● WORK TO COMPLETE: The expected result is an exact restatement of the data, free of pictures.

● INPUT DATA:
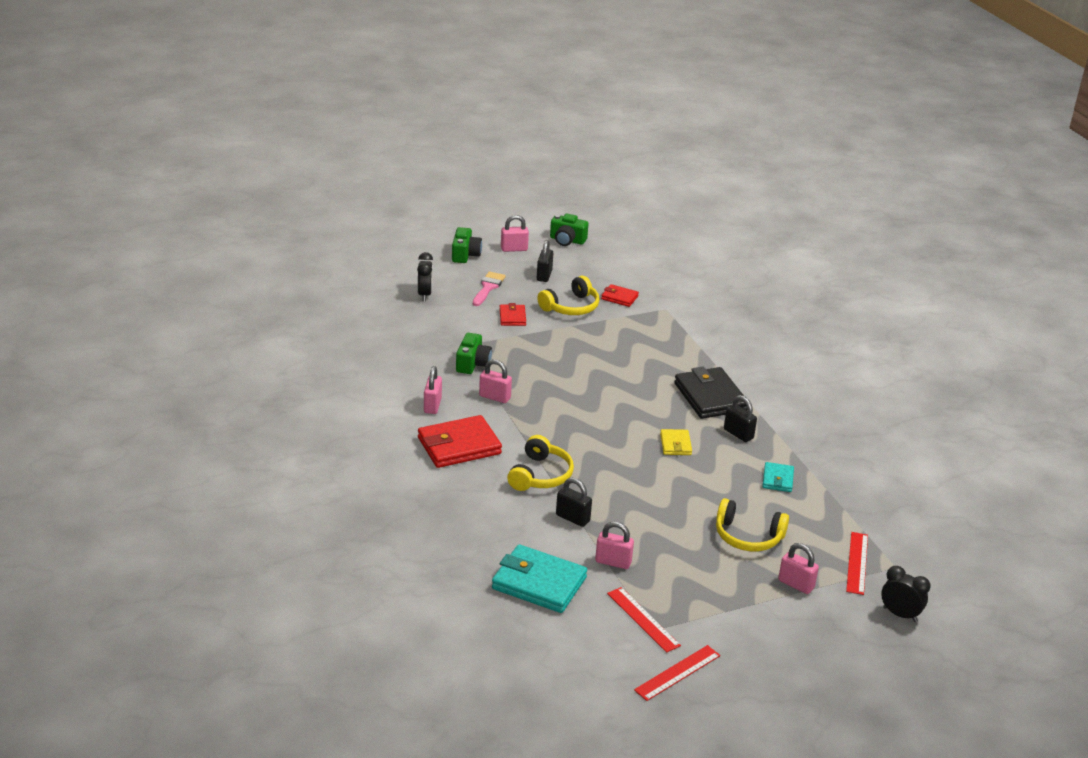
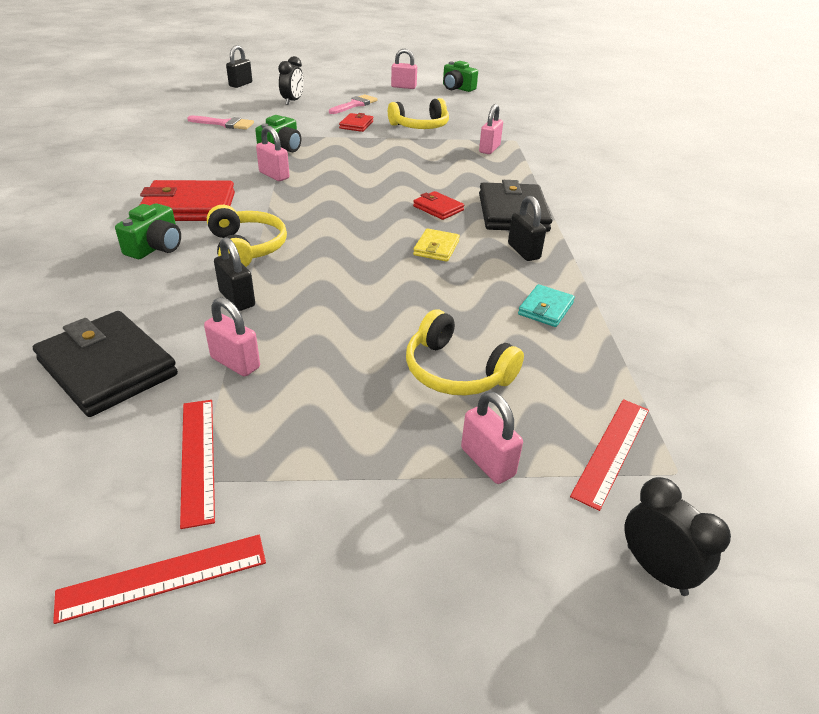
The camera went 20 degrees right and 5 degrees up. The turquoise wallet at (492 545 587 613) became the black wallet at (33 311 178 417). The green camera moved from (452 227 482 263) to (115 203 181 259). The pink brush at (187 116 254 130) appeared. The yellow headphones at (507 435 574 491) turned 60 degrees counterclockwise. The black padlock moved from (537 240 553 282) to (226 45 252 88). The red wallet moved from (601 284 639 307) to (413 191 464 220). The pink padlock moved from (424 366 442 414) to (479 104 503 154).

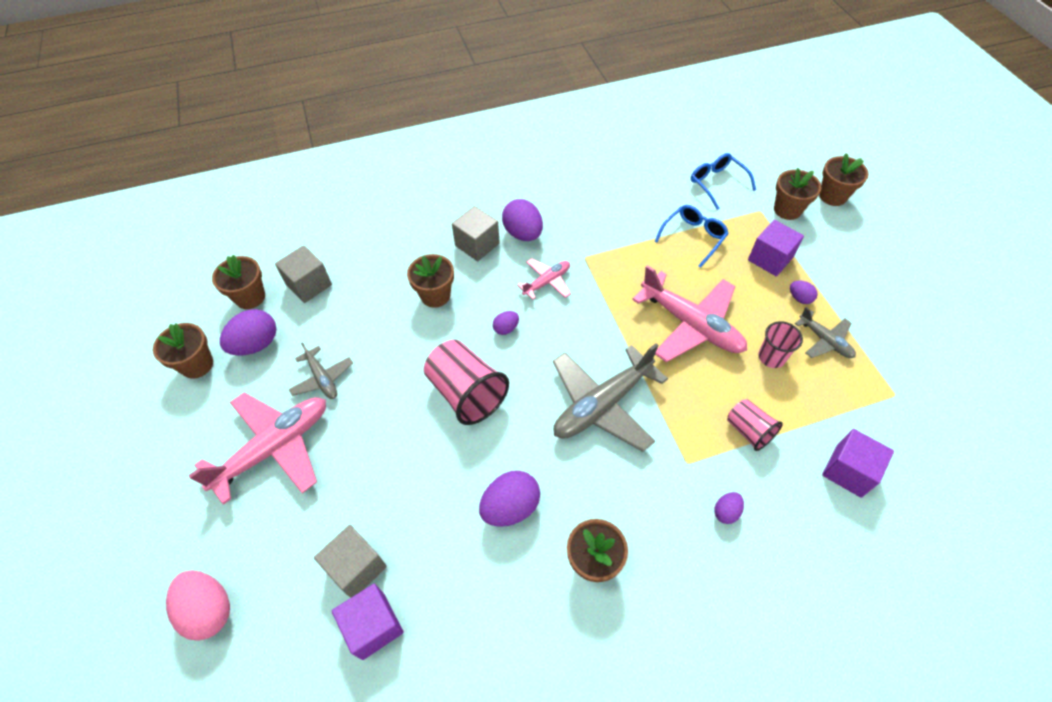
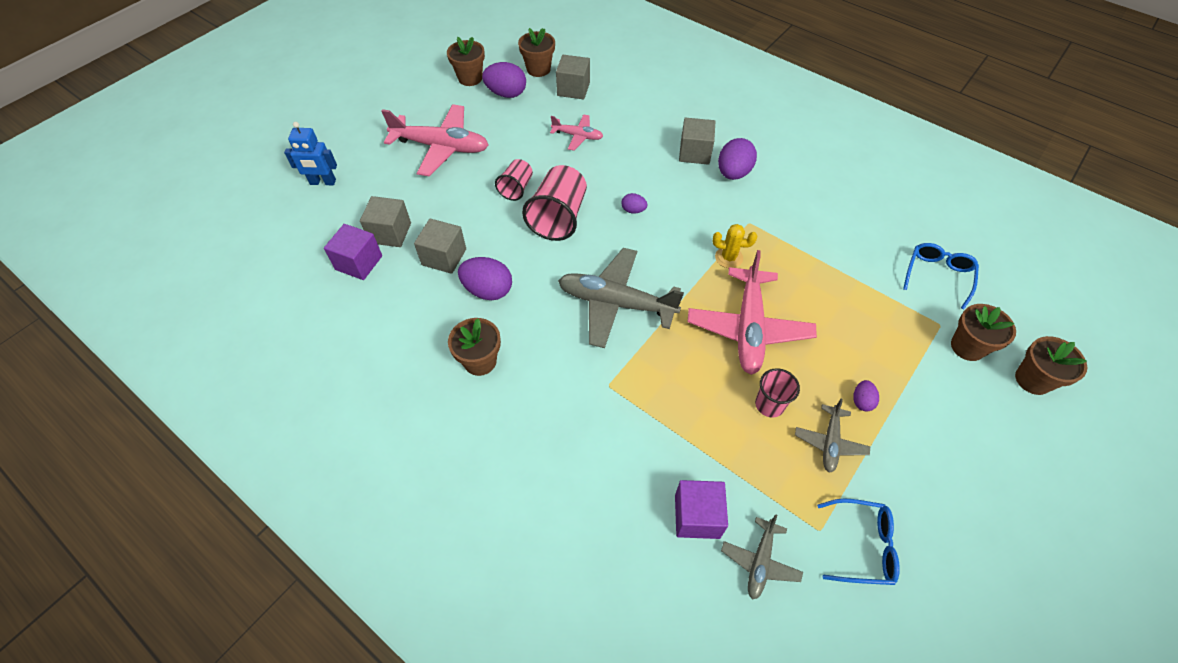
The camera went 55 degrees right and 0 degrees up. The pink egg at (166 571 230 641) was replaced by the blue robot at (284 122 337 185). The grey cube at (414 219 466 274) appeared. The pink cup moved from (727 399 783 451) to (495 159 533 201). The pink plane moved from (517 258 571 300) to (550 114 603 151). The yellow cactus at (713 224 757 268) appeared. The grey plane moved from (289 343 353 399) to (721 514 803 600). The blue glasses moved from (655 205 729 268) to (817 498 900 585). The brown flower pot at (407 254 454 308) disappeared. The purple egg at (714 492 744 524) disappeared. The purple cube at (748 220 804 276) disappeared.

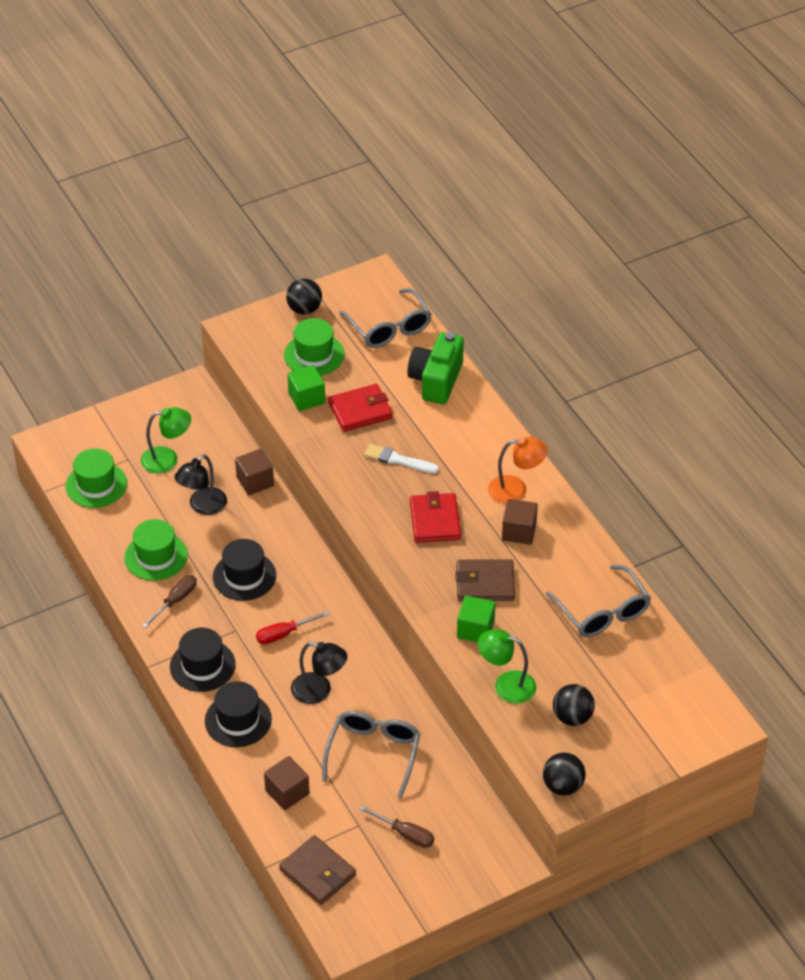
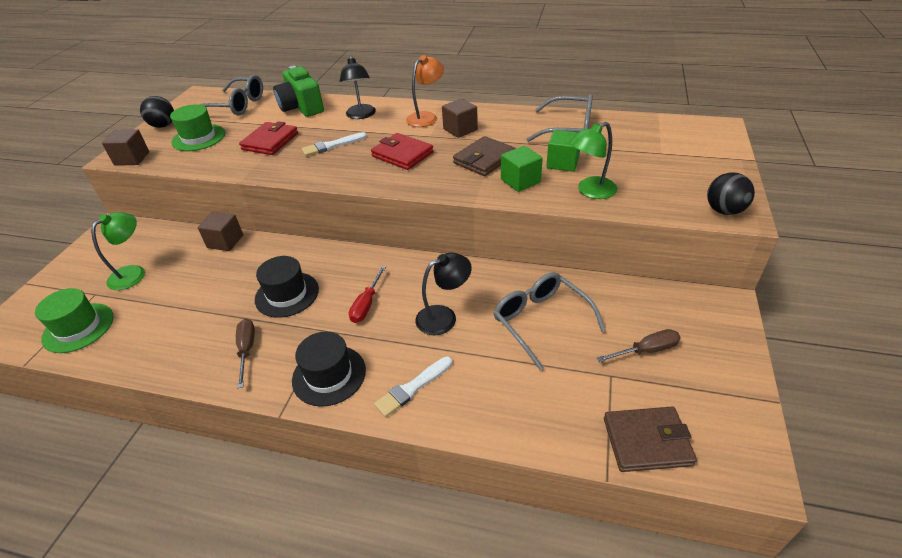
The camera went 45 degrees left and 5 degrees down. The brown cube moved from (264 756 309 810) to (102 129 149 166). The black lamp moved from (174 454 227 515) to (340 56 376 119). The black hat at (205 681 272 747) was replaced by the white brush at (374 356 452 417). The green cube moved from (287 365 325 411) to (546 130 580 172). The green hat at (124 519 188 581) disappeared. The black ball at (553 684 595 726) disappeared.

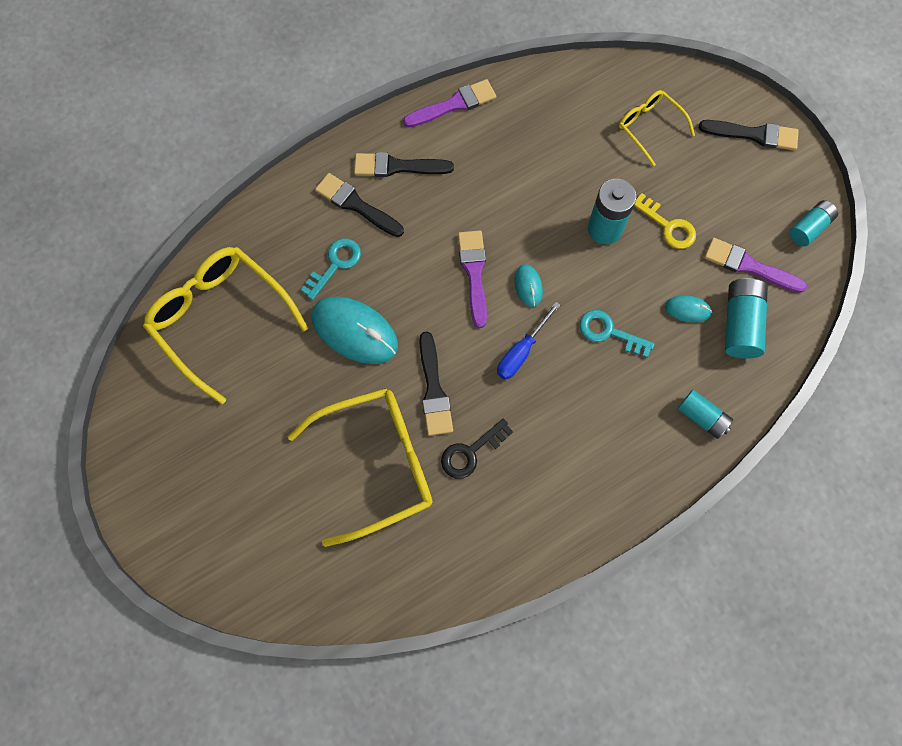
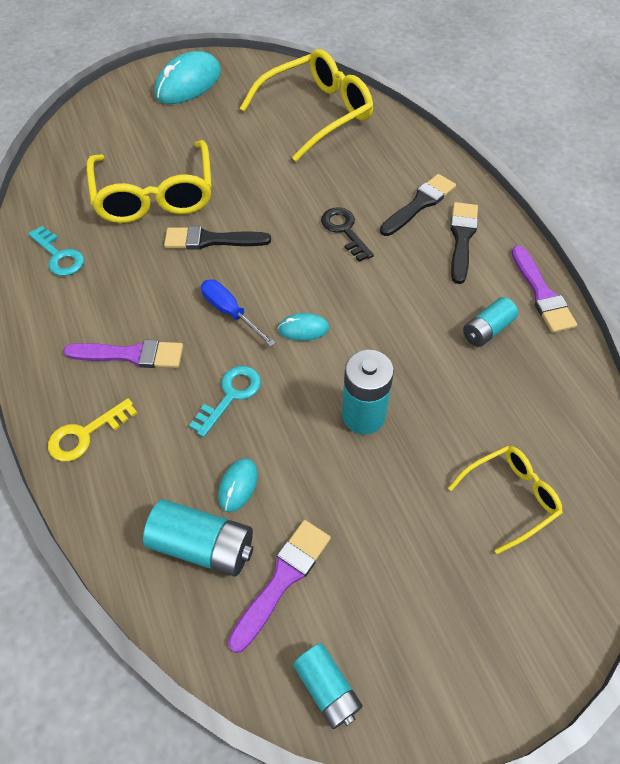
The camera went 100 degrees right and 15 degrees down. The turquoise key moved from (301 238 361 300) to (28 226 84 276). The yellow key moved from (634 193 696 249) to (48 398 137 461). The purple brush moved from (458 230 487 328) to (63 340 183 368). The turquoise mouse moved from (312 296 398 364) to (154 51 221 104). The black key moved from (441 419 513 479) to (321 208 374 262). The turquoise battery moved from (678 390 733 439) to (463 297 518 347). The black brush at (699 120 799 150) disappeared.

● EXERCISE ANSWER:
The camera went 20 degrees right and 5 degrees up. The turquoise wallet at (492 545 587 613) became the black wallet at (33 311 178 417). The green camera moved from (452 227 482 263) to (115 203 181 259). The pink brush at (187 116 254 130) appeared. The yellow headphones at (507 435 574 491) turned 60 degrees counterclockwise. The black padlock moved from (537 240 553 282) to (226 45 252 88). The red wallet moved from (601 284 639 307) to (413 191 464 220). The pink padlock moved from (424 366 442 414) to (479 104 503 154).

The camera went 55 degrees right and 0 degrees up. The pink egg at (166 571 230 641) was replaced by the blue robot at (284 122 337 185). The grey cube at (414 219 466 274) appeared. The pink cup moved from (727 399 783 451) to (495 159 533 201). The pink plane moved from (517 258 571 300) to (550 114 603 151). The yellow cactus at (713 224 757 268) appeared. The grey plane moved from (289 343 353 399) to (721 514 803 600). The blue glasses moved from (655 205 729 268) to (817 498 900 585). The brown flower pot at (407 254 454 308) disappeared. The purple egg at (714 492 744 524) disappeared. The purple cube at (748 220 804 276) disappeared.

The camera went 45 degrees left and 5 degrees down. The brown cube moved from (264 756 309 810) to (102 129 149 166). The black lamp moved from (174 454 227 515) to (340 56 376 119). The black hat at (205 681 272 747) was replaced by the white brush at (374 356 452 417). The green cube moved from (287 365 325 411) to (546 130 580 172). The green hat at (124 519 188 581) disappeared. The black ball at (553 684 595 726) disappeared.

The camera went 100 degrees right and 15 degrees down. The turquoise key moved from (301 238 361 300) to (28 226 84 276). The yellow key moved from (634 193 696 249) to (48 398 137 461). The purple brush moved from (458 230 487 328) to (63 340 183 368). The turquoise mouse moved from (312 296 398 364) to (154 51 221 104). The black key moved from (441 419 513 479) to (321 208 374 262). The turquoise battery moved from (678 390 733 439) to (463 297 518 347). The black brush at (699 120 799 150) disappeared.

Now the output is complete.